YOUR TASK
Beneath this task is a listing. Count its lines that contain "minus" and answer with the number only.

RAW DATA
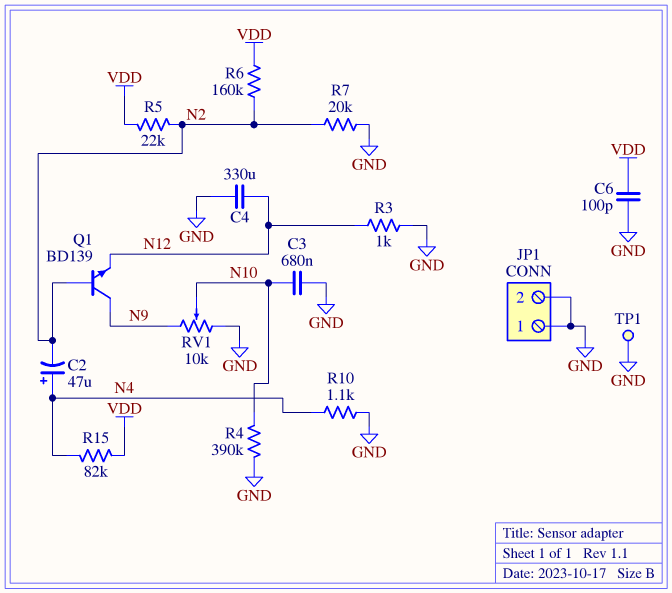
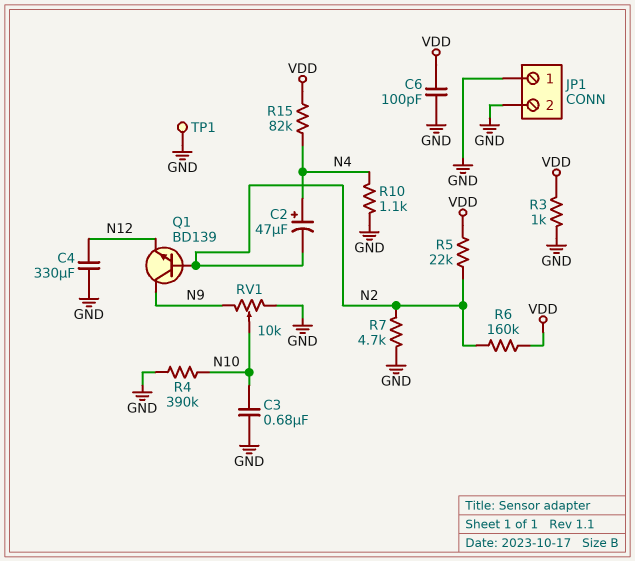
R3: 1k (GND, N12) -> 1k (GND, VDD)
R7: 20k (GND, N2) -> 4.7k (GND, N2)

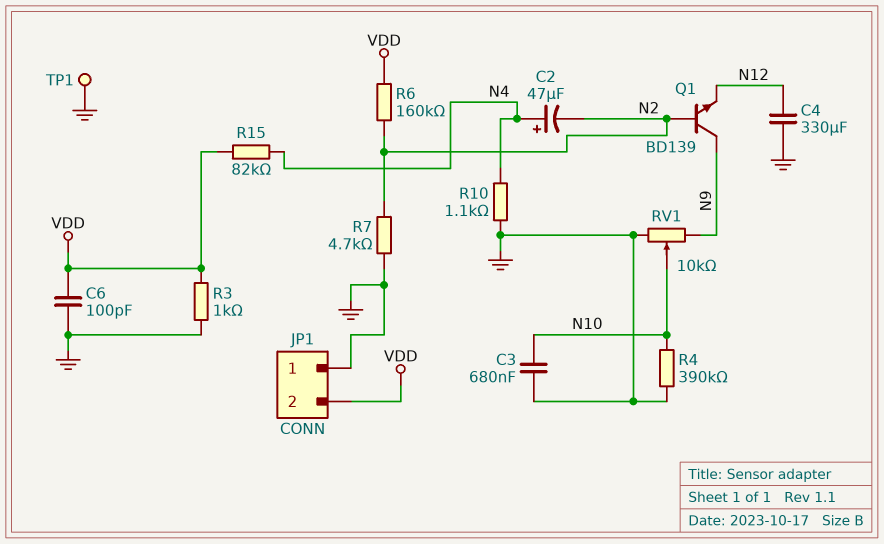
JP1 pin 2: GND -> VDD
R5: 22k (N2, VDD) -> none

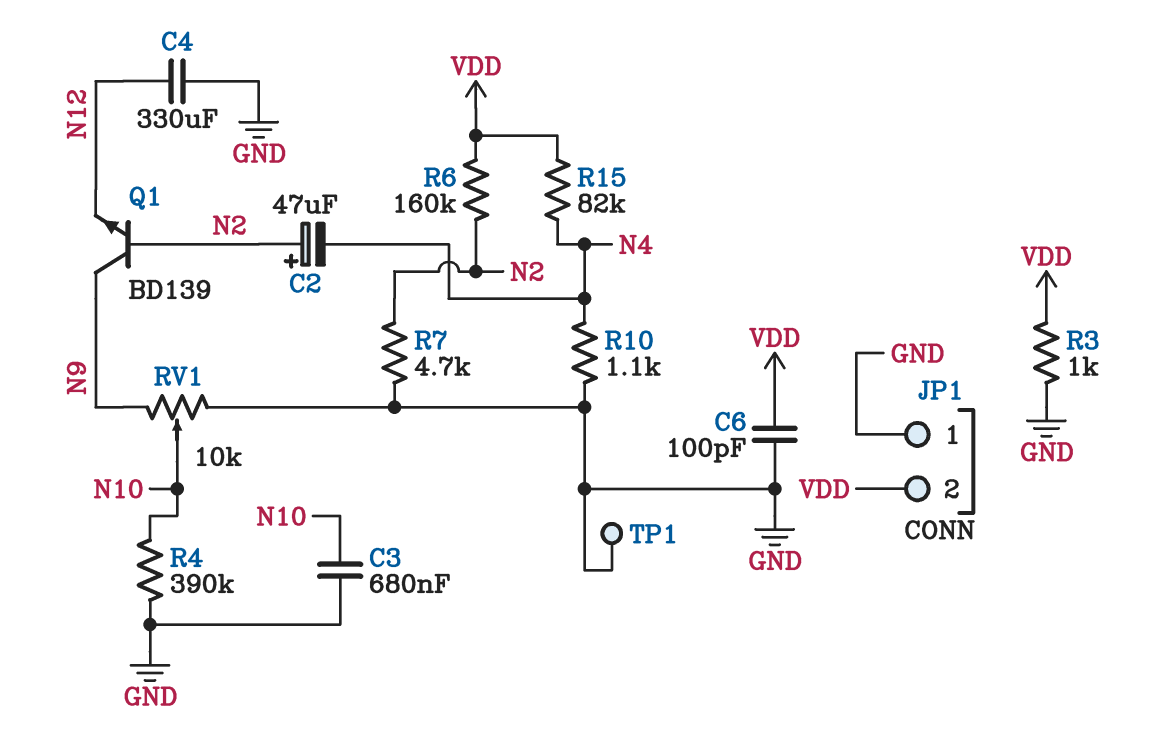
C2: 47uF (plus N4, minus N2) -> 47uF (plus N2, minus N4)

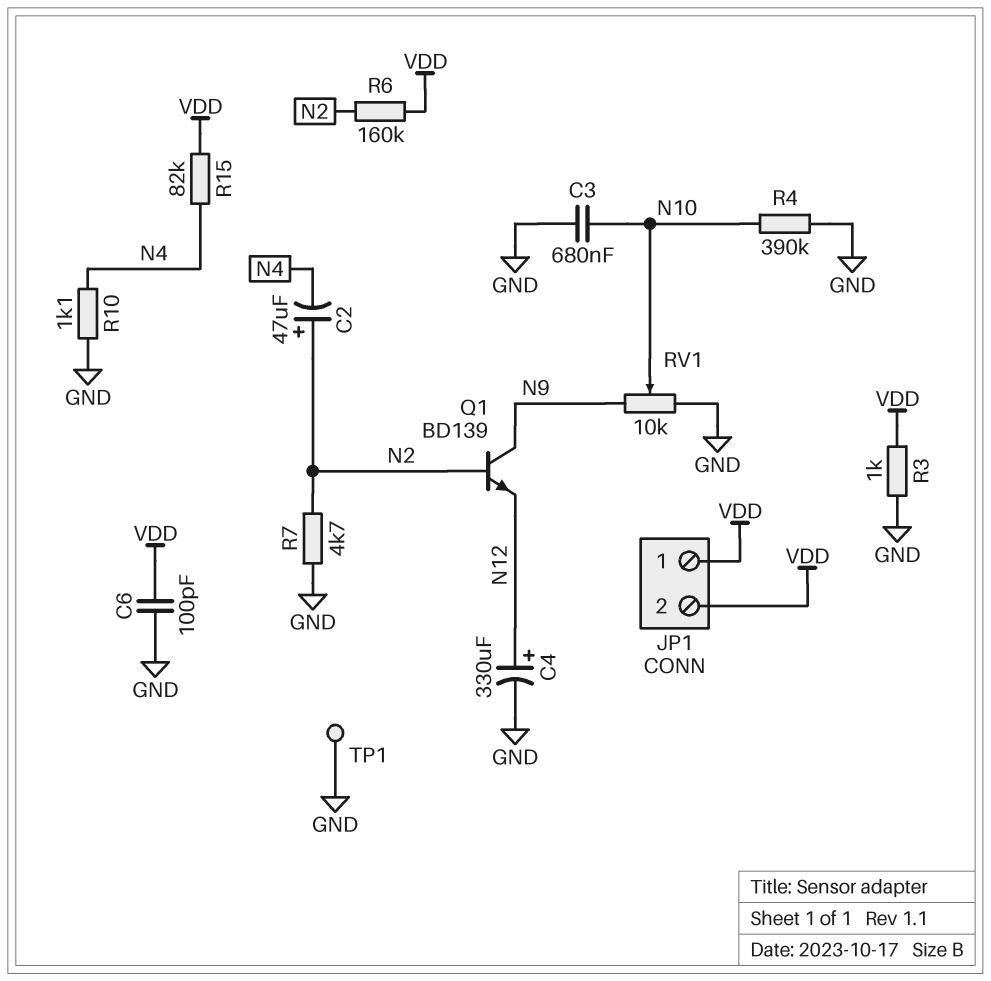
C4: 330uF (GND, N12) -> 330uF (plus N12, minus GND)
JP1 pin 1: GND -> VDD

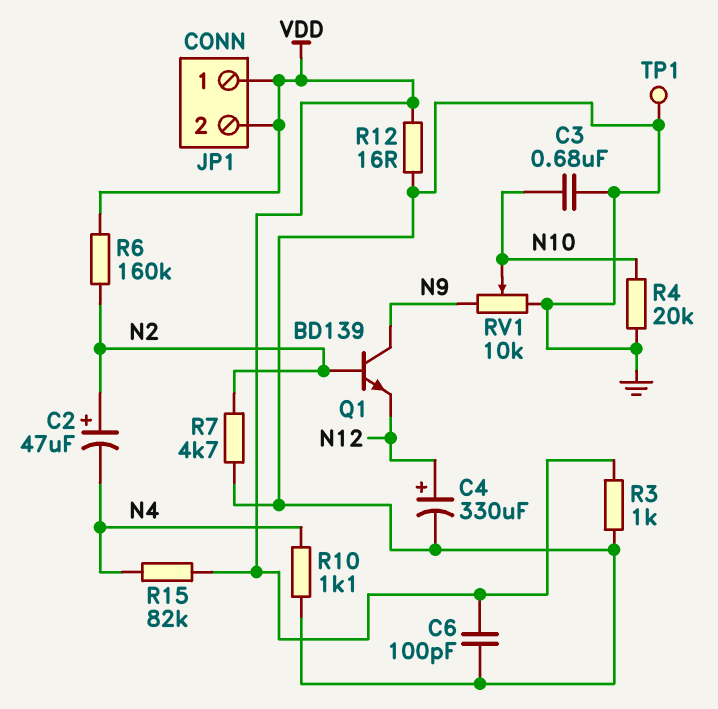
R4: 390k (GND, N10) -> 20k (GND, N10)
R12: none -> 16 (GND, VDD)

ANSWER SPACE
2